=== Begin Enclosure ===

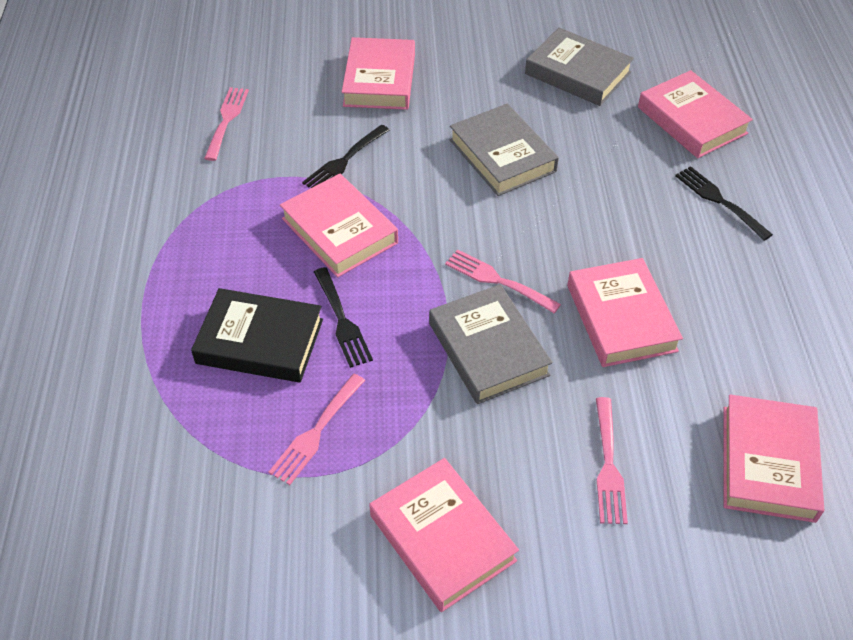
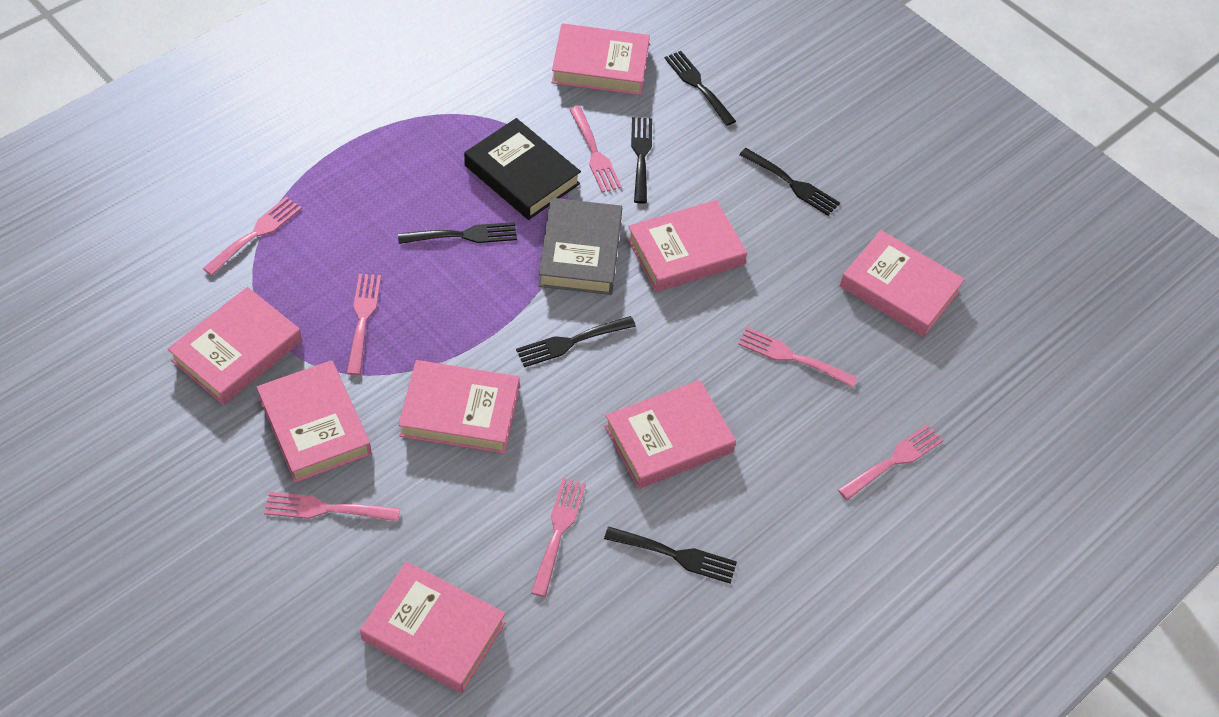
black fork: 3 -> 6
grey book: 3 -> 1
pink book: 6 -> 8
pink fork: 4 -> 7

=== End Enclosure ===

## PROBLEM REQUIREMENTS
All lines of the material above should be returned unchanged, but no pictures should be included.

## EXERCISE ANSWER
black fork: 3 -> 6
grey book: 3 -> 1
pink book: 6 -> 8
pink fork: 4 -> 7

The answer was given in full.